### Work instruction
Please give the number of lines in the records below where the word "green" occurs, and nothing else.

━━━ The data ━━━

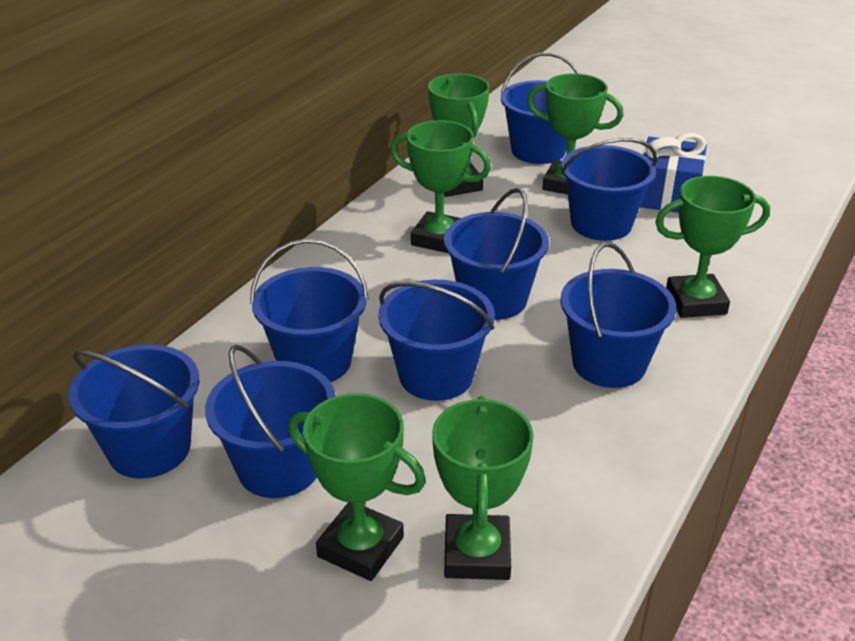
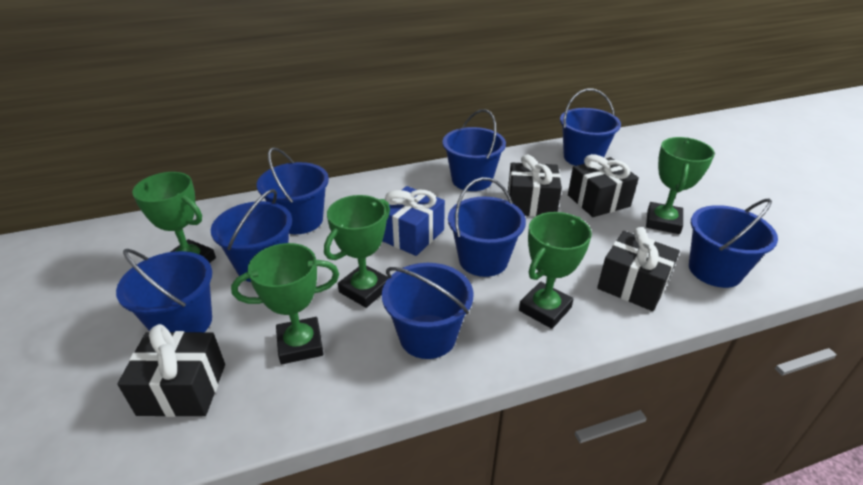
black gift: 0 -> 4
green trophy: 6 -> 5

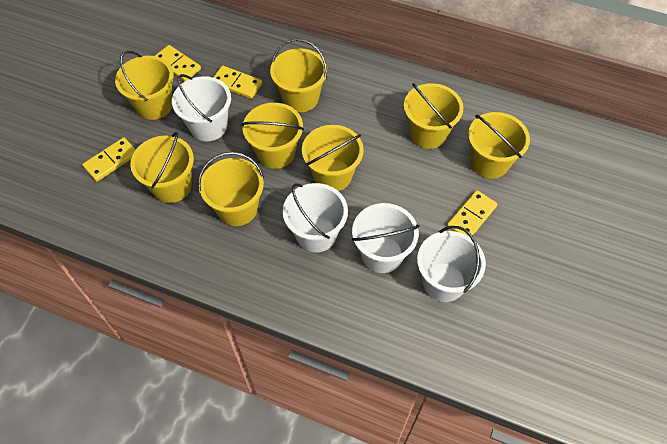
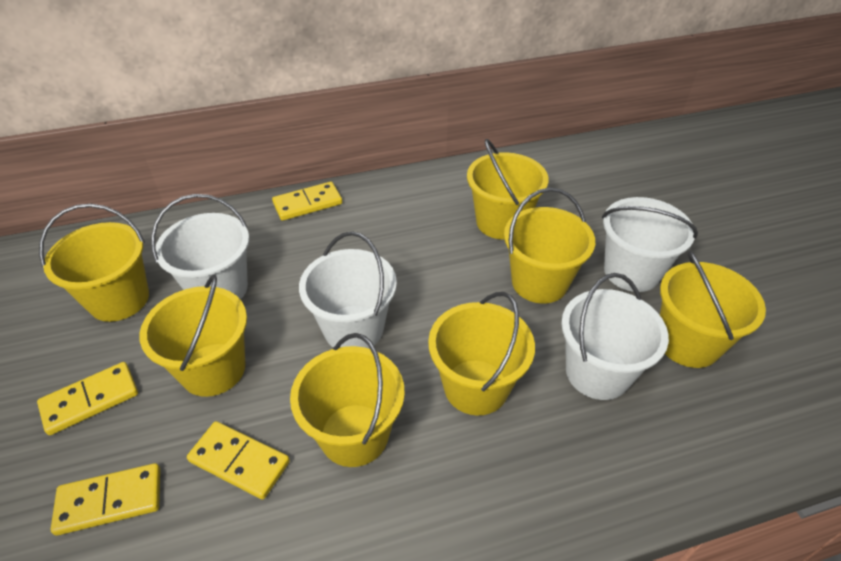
yellow bucket: 8 -> 7

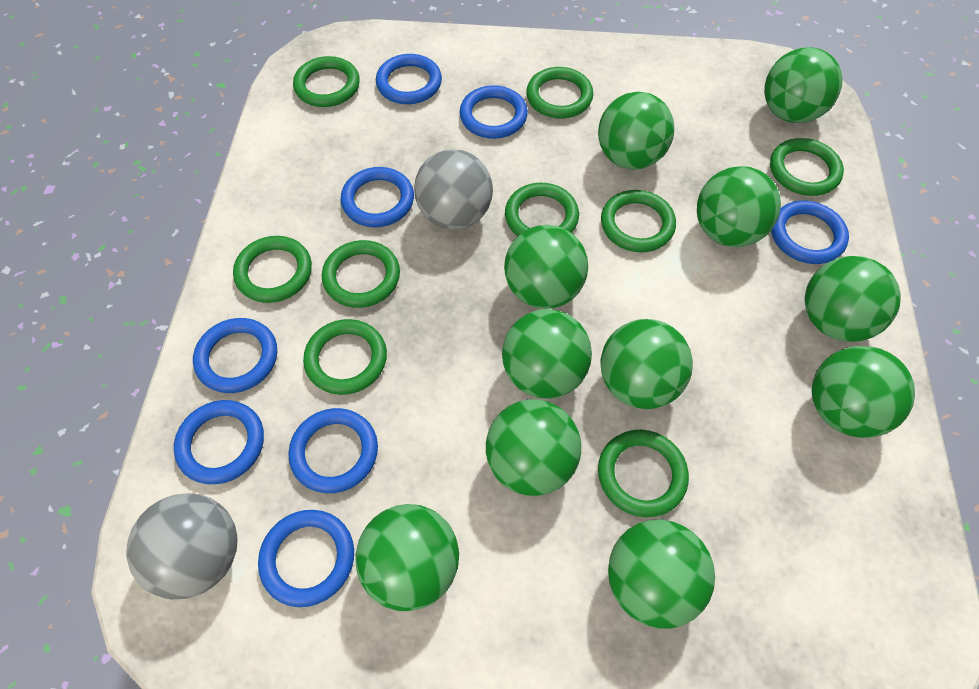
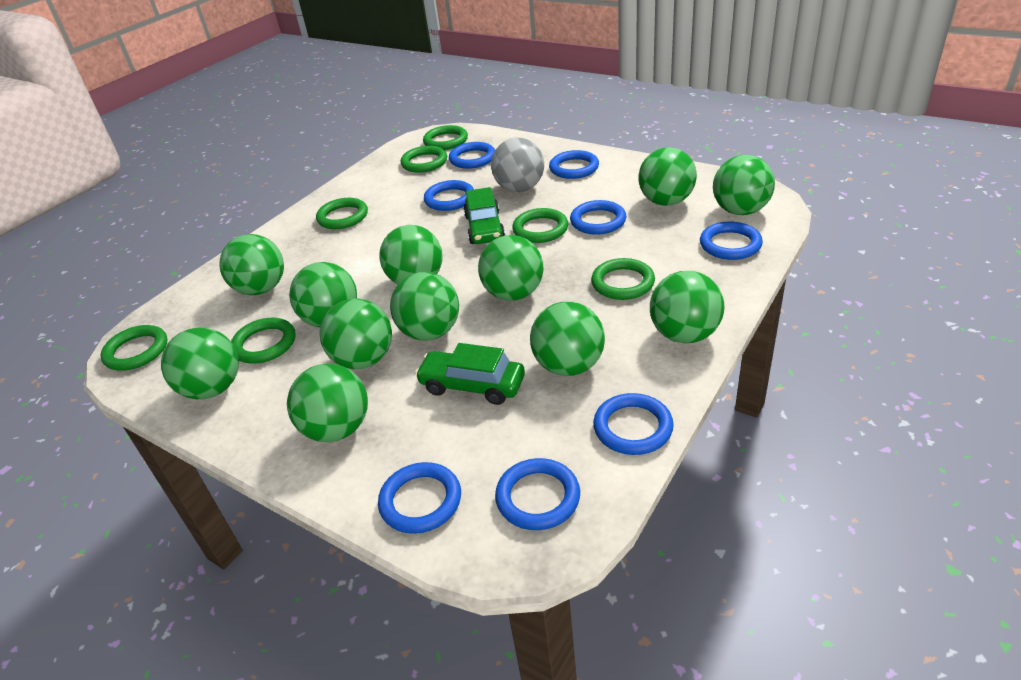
green ball: 11 -> 12
green car: 0 -> 2
green ring: 9 -> 7
grey ball: 2 -> 1

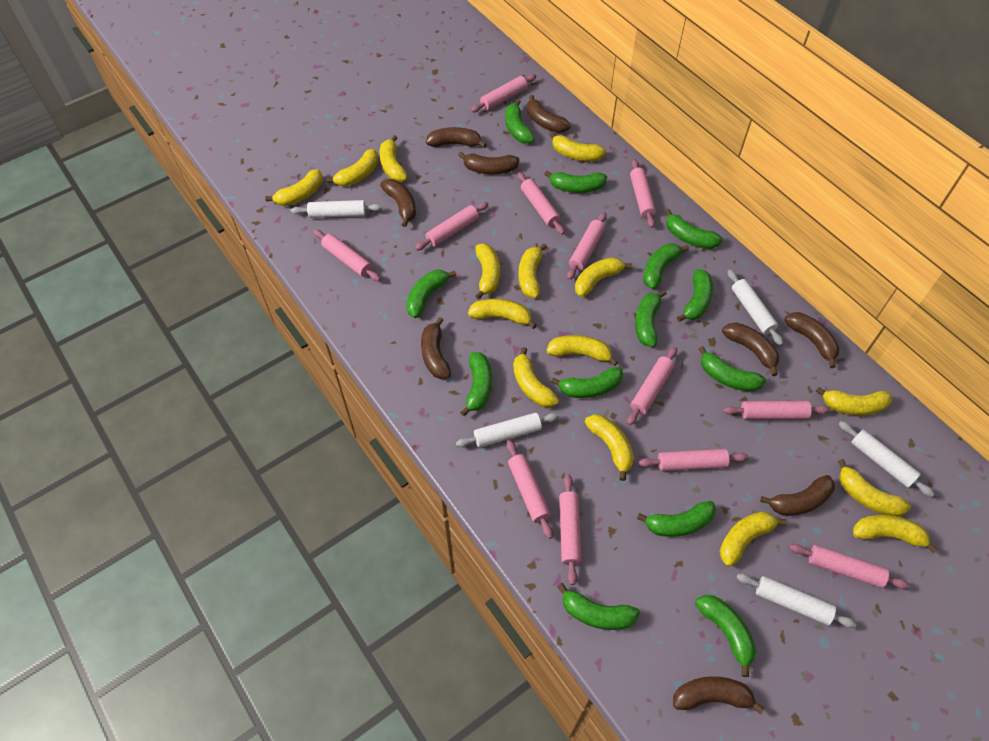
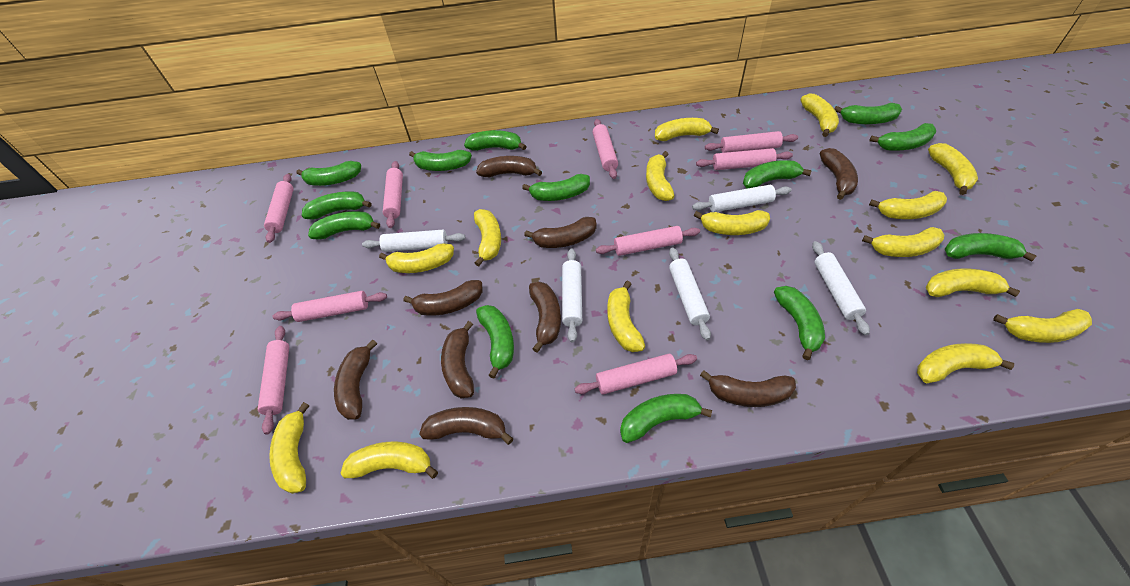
pink rolling pin: 12 -> 9

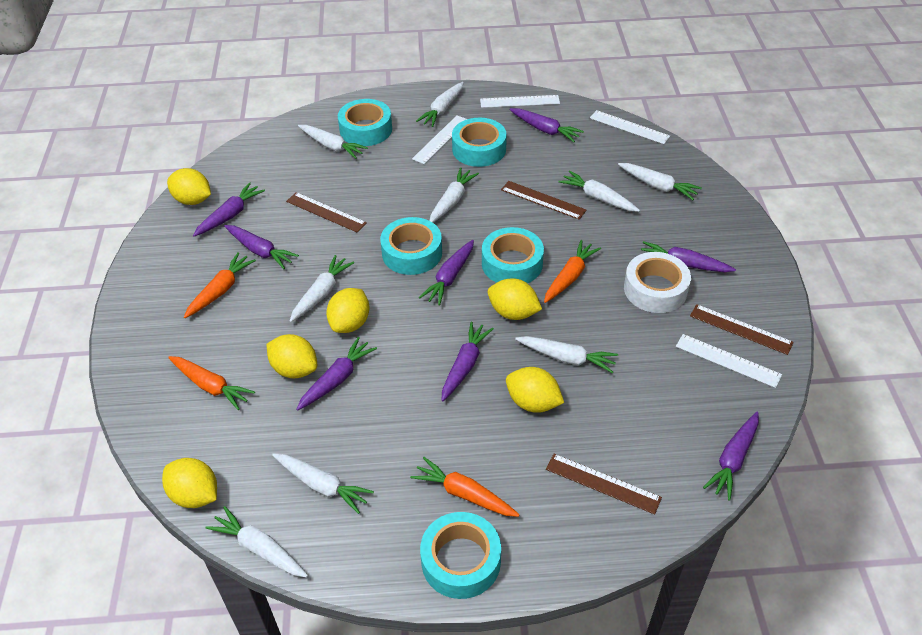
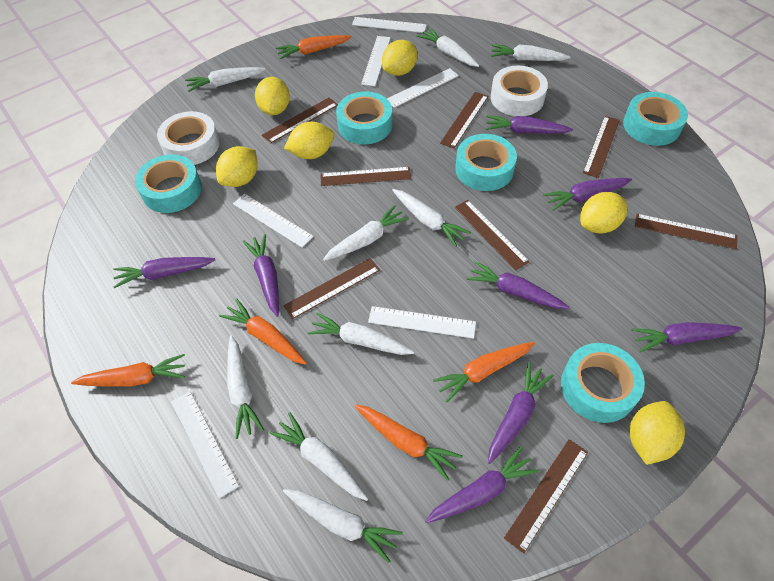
brown ruler: 4 -> 8
orange carrot: 4 -> 5
white ruler: 4 -> 6
white tape: 1 -> 2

━━━

### Answer to the problem
4